#### Problem requirements
Copy out every line of the records below word for word, leaving out the picture lines.

#### Data records
=-=-=-=-=

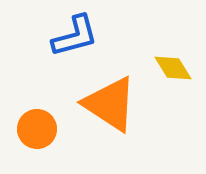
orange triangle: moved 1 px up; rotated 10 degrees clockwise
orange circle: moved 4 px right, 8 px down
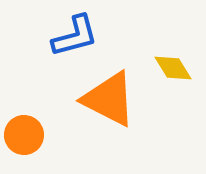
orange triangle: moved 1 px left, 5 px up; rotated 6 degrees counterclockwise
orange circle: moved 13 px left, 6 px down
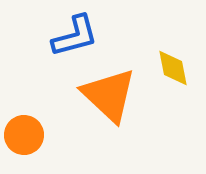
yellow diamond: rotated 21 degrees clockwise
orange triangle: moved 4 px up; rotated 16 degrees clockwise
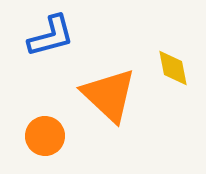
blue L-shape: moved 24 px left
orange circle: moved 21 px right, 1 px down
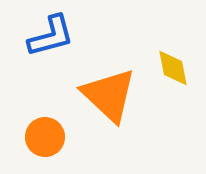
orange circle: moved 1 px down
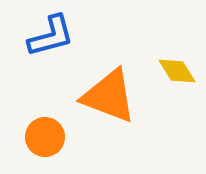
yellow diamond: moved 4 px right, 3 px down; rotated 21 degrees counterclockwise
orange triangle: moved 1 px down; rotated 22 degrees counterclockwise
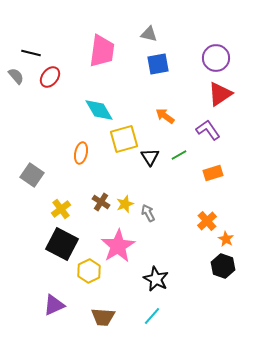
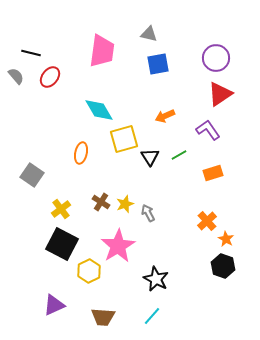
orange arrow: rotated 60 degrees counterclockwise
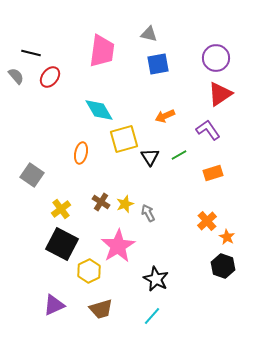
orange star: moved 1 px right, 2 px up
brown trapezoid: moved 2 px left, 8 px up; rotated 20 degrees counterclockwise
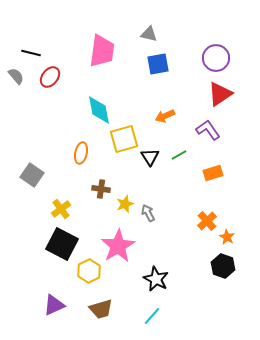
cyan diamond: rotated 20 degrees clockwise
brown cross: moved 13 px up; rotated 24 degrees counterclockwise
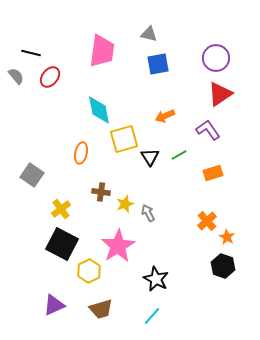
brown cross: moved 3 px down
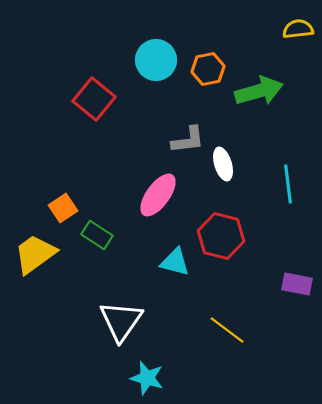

=-=-=-=-=

#### Written solution
orange triangle: moved 1 px up; rotated 10 degrees clockwise
orange circle: moved 4 px right, 8 px down
orange triangle: moved 1 px left, 5 px up; rotated 6 degrees counterclockwise
orange circle: moved 13 px left, 6 px down
yellow diamond: rotated 21 degrees clockwise
orange triangle: moved 4 px up; rotated 16 degrees clockwise
blue L-shape: moved 24 px left
orange circle: moved 21 px right, 1 px down
orange circle: moved 1 px down
yellow diamond: moved 4 px right, 3 px down; rotated 21 degrees counterclockwise
orange triangle: moved 1 px down; rotated 22 degrees counterclockwise
orange arrow: rotated 60 degrees counterclockwise
orange star: moved 1 px right, 2 px up
brown trapezoid: moved 2 px left, 8 px up; rotated 20 degrees counterclockwise
cyan diamond: rotated 20 degrees clockwise
brown cross: moved 13 px up; rotated 24 degrees counterclockwise
brown cross: moved 3 px down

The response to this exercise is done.